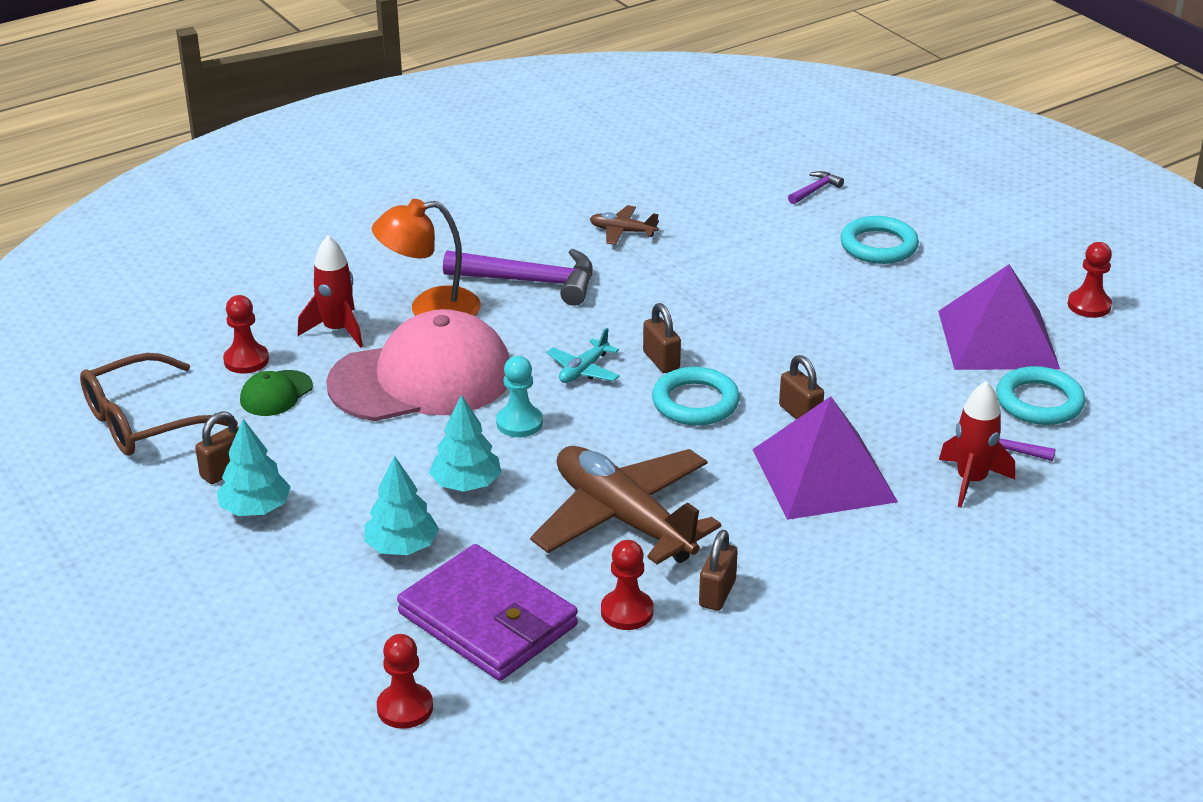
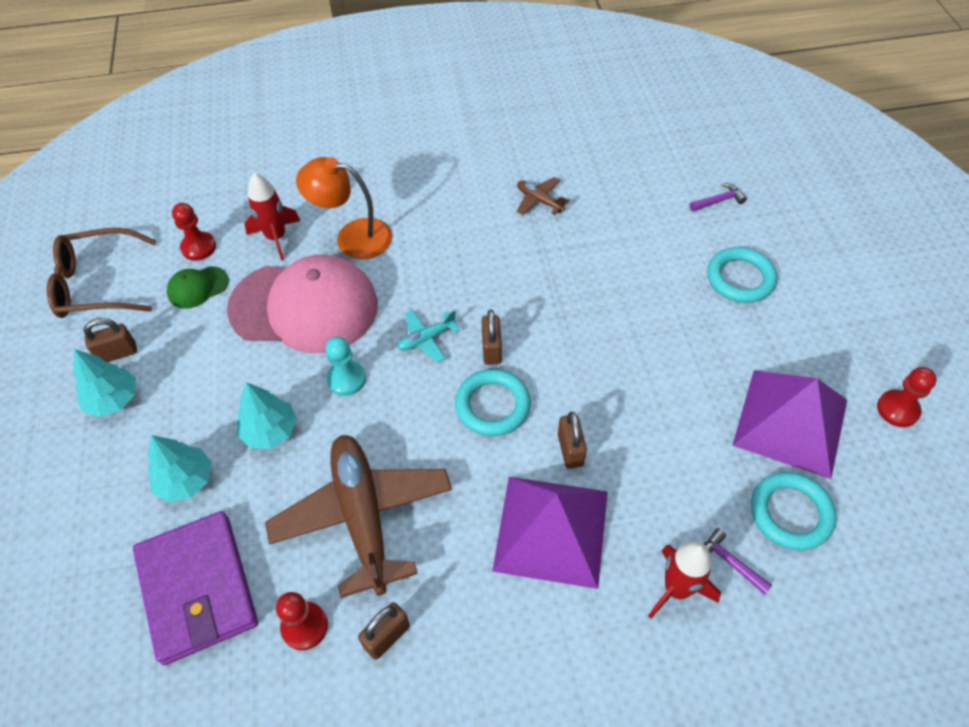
camera: 25 degrees right, 20 degrees up
red pawn [377,634,433,729] -> none
purple hammer [443,249,593,306] -> none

— Prompt —
Return all lines of the material above in which the word "none" occurs.

— Result of this exercise —
red pawn [377,634,433,729] -> none
purple hammer [443,249,593,306] -> none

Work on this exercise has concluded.